* Problem:
Excluding images, repeat the data exactly as given.

* Change detection outputs:
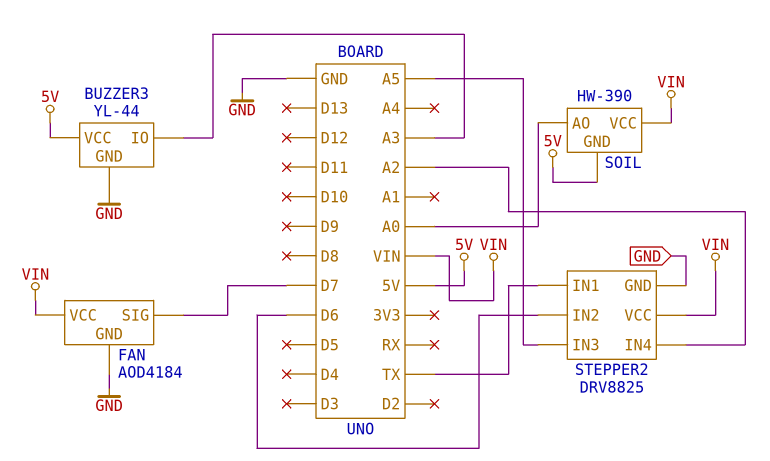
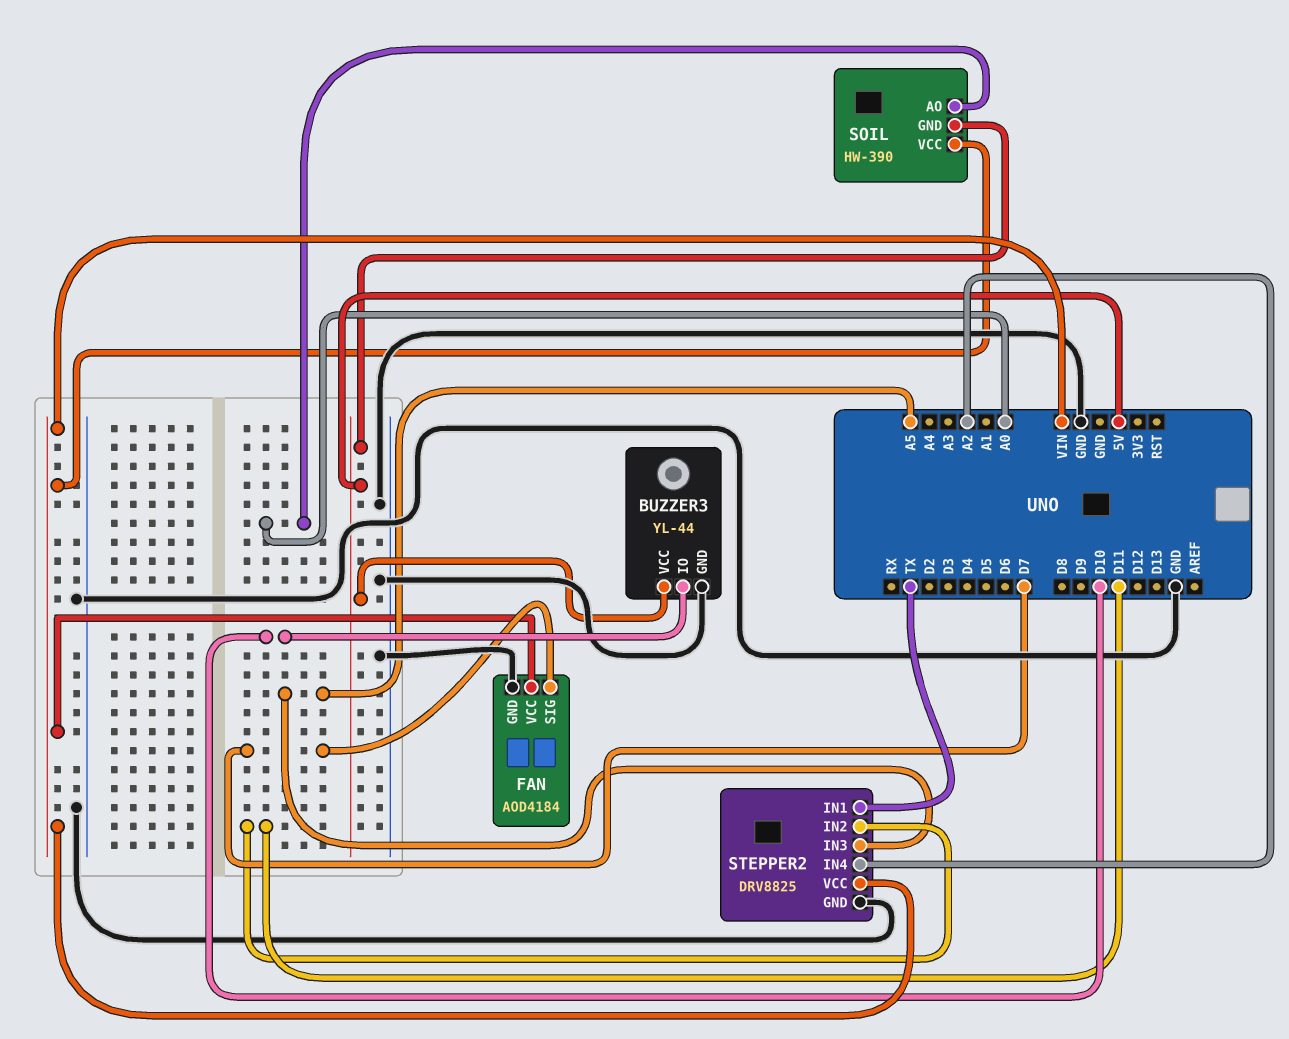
BUZZER3 pin IO: A3 -> D10
STEPPER2 pin IN2: D6 -> D11

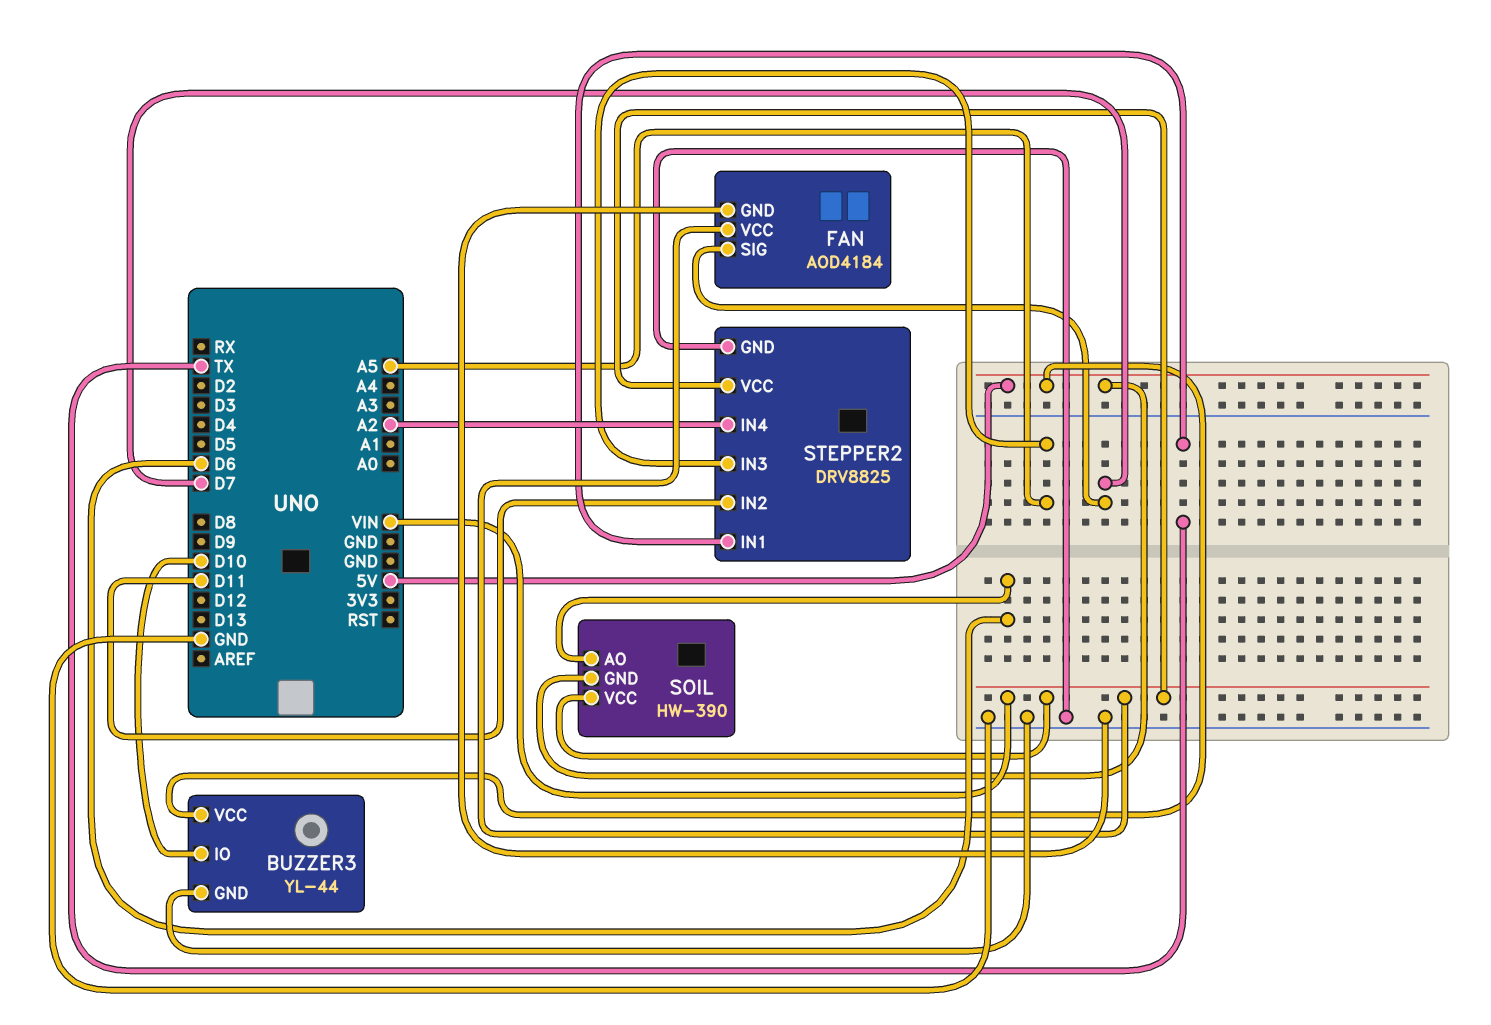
SOIL pin AO: A0 -> D6

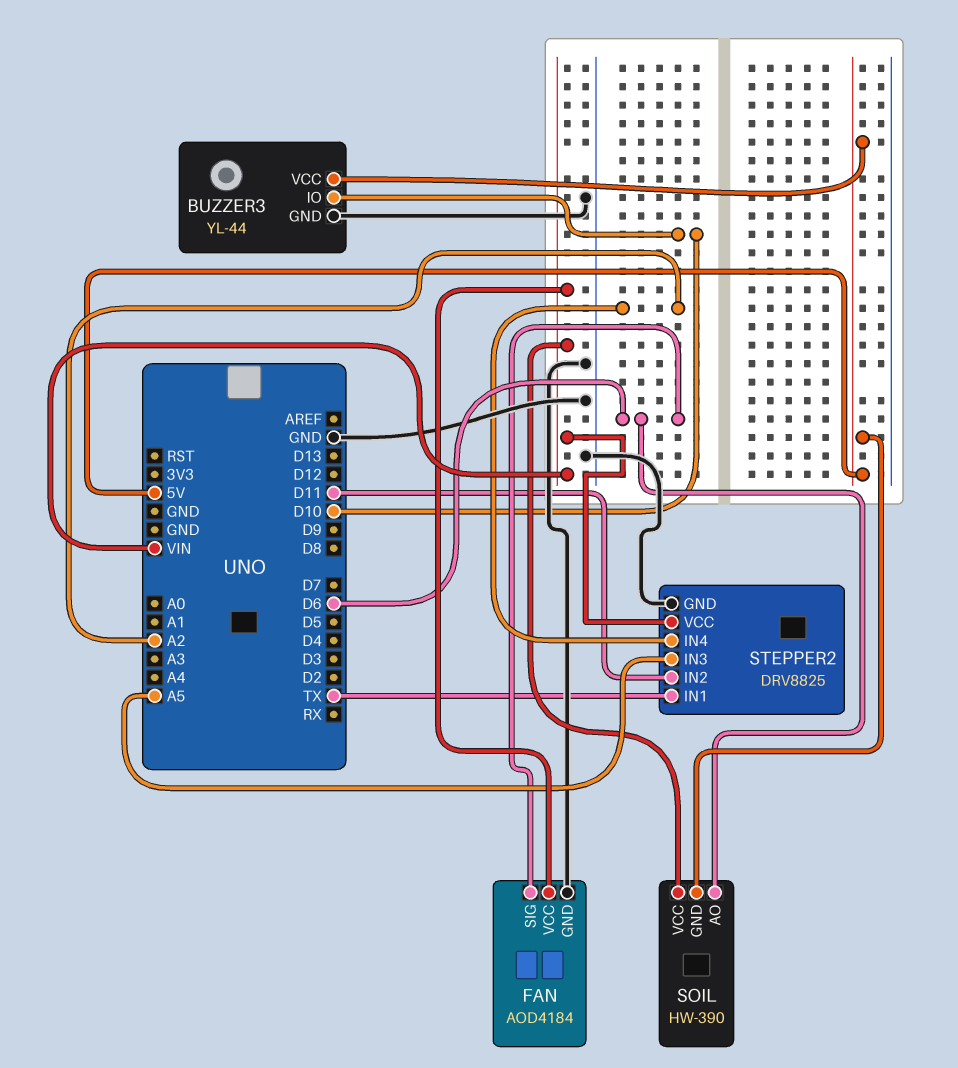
FAN pin SIG: D7 -> D6

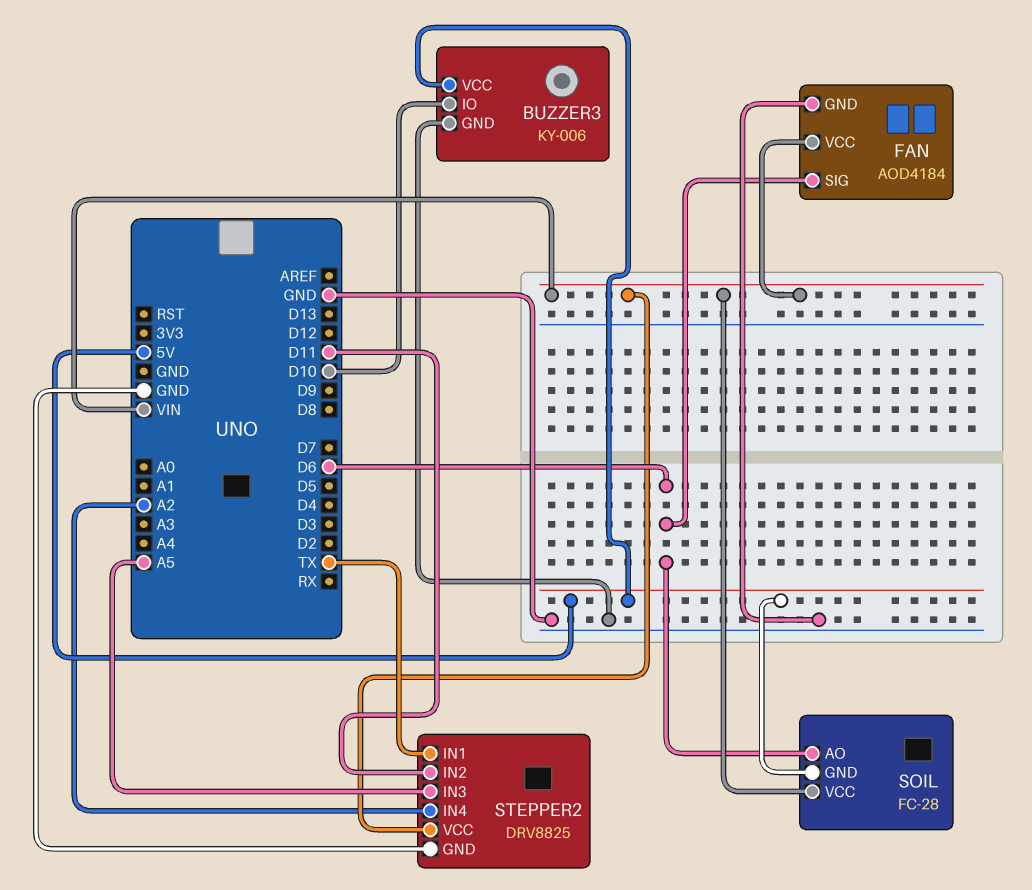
BUZZER3: YL-44 -> KY-006
SOIL: HW-390 -> FC-28

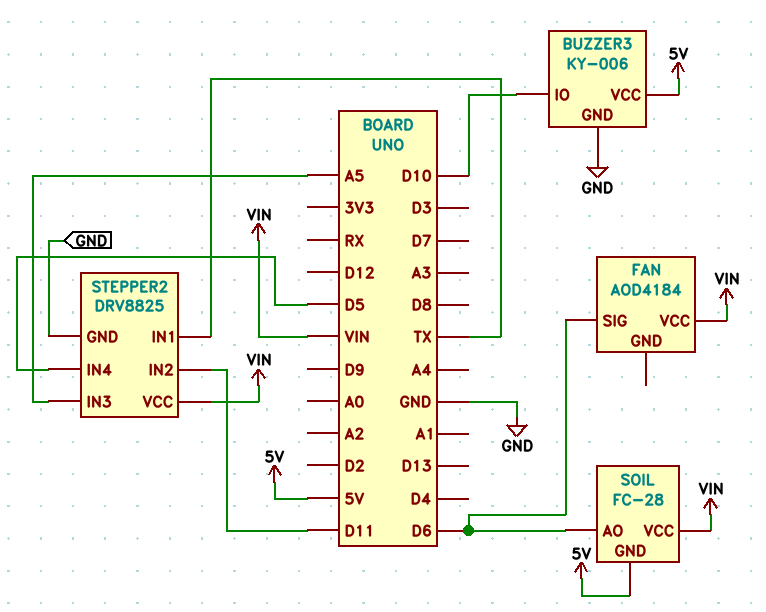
FAN pin GND: GND -> none
STEPPER2 pin IN4: A2 -> D5

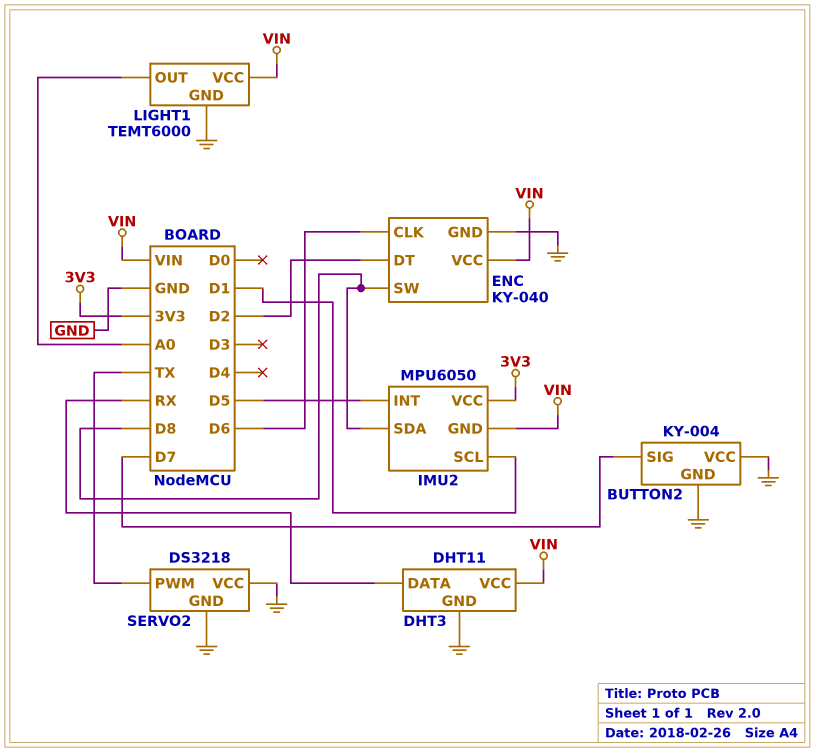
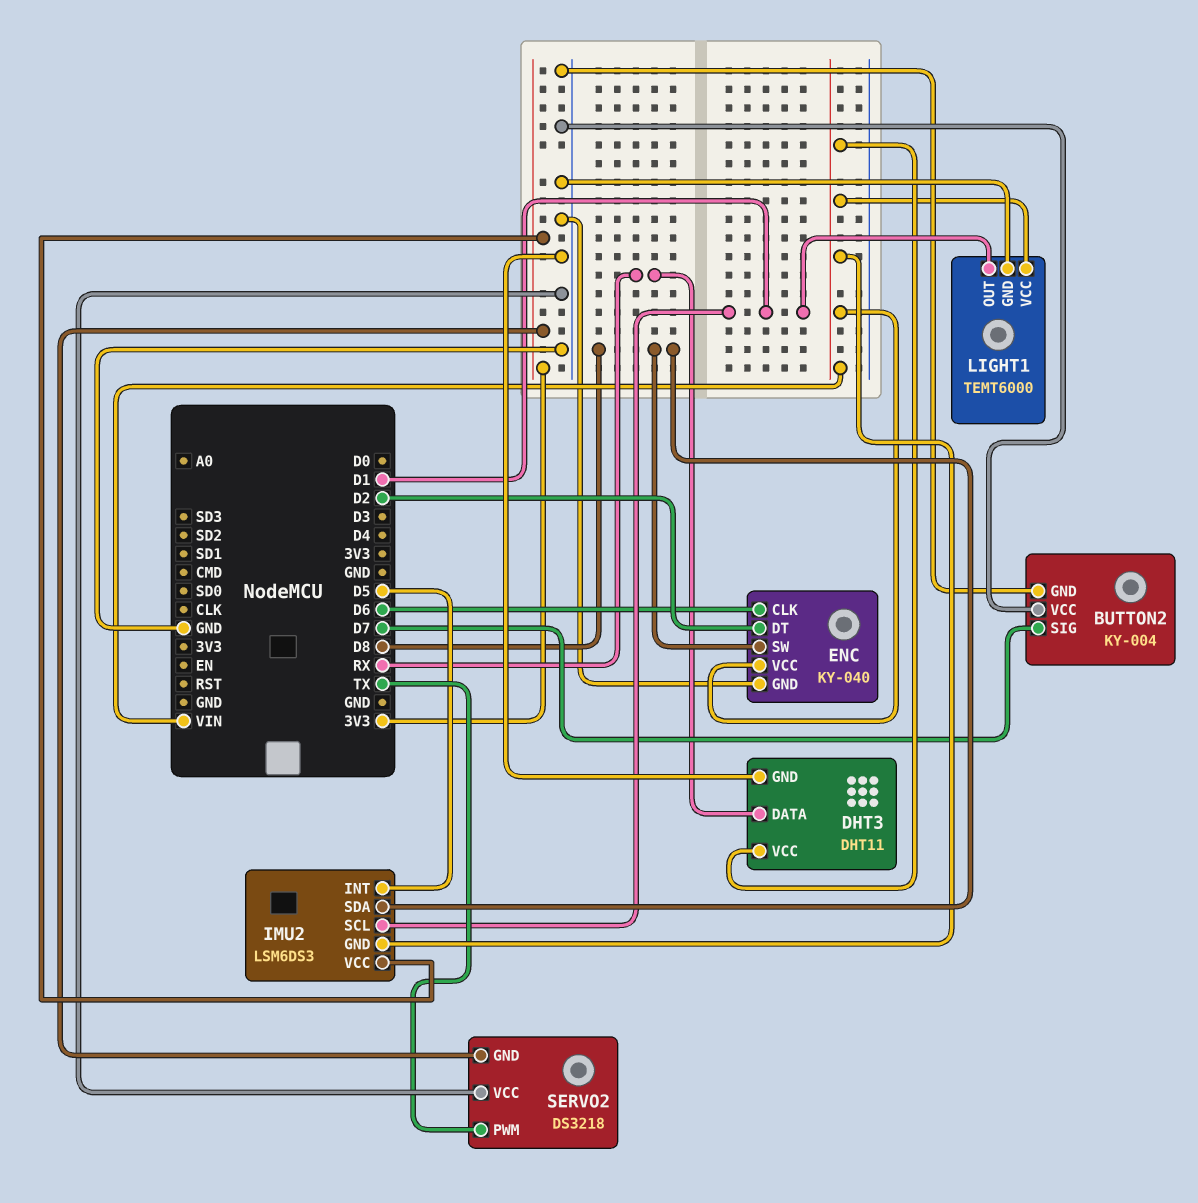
IMU2: MPU6050 -> LSM6DS3
LIGHT1 pin OUT: A0 -> D1
SERVO2 pin GND: GND -> 3V3

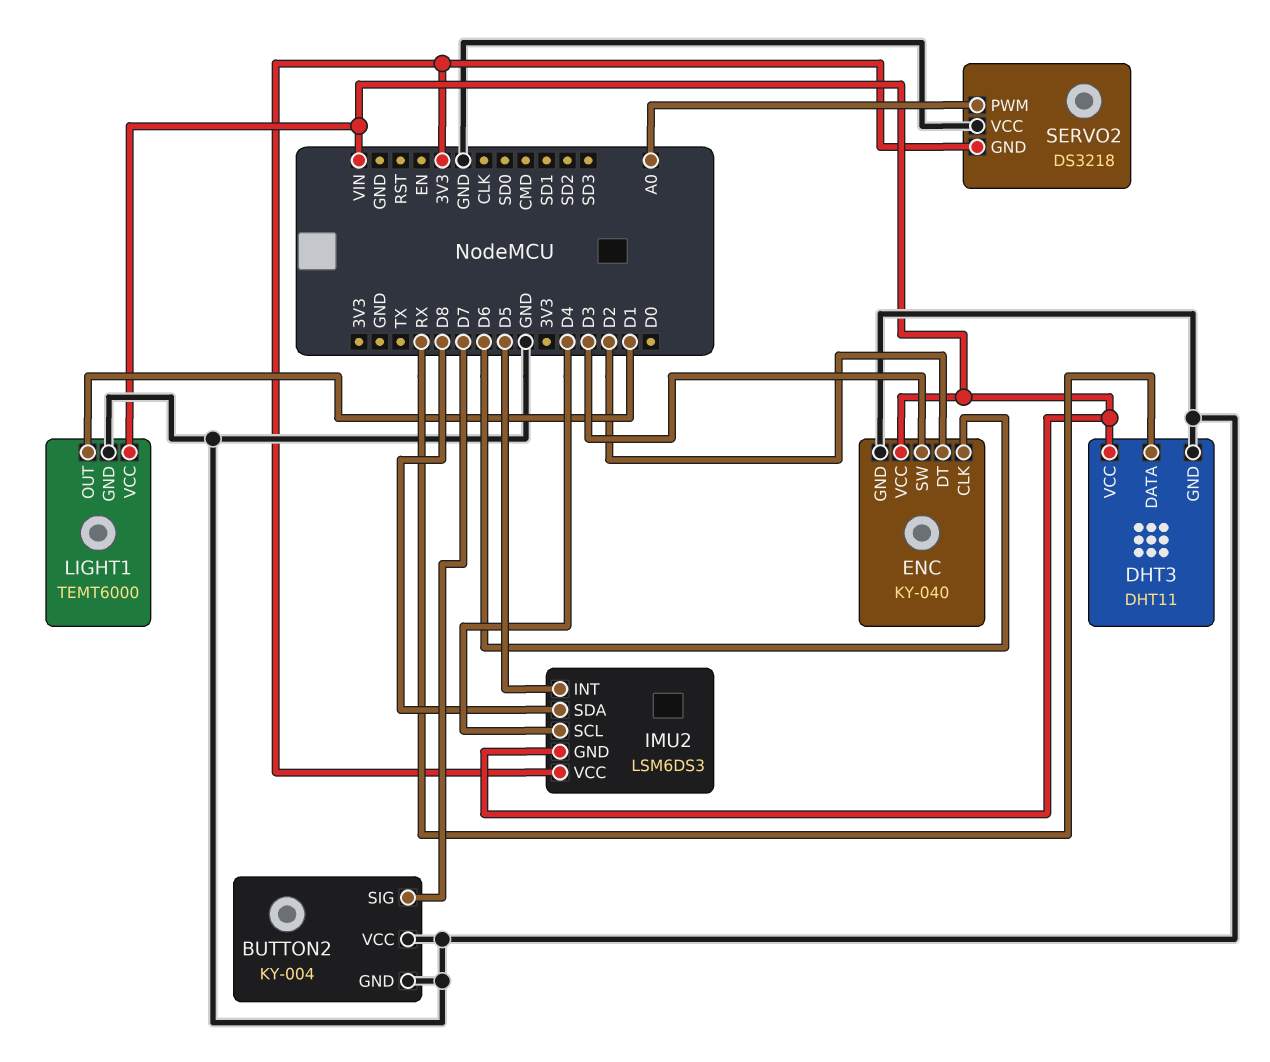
ENC pin SW: D8 -> D3
IMU2 pin SCL: D1 -> D4
SERVO2 pin PWM: TX -> A0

* Problem solution:
BUZZER3 pin IO: A3 -> D10
STEPPER2 pin IN2: D6 -> D11

SOIL pin AO: A0 -> D6

FAN pin SIG: D7 -> D6

BUZZER3: YL-44 -> KY-006
SOIL: HW-390 -> FC-28

FAN pin GND: GND -> none
STEPPER2 pin IN4: A2 -> D5

IMU2: MPU6050 -> LSM6DS3
LIGHT1 pin OUT: A0 -> D1
SERVO2 pin GND: GND -> 3V3

ENC pin SW: D8 -> D3
IMU2 pin SCL: D1 -> D4
SERVO2 pin PWM: TX -> A0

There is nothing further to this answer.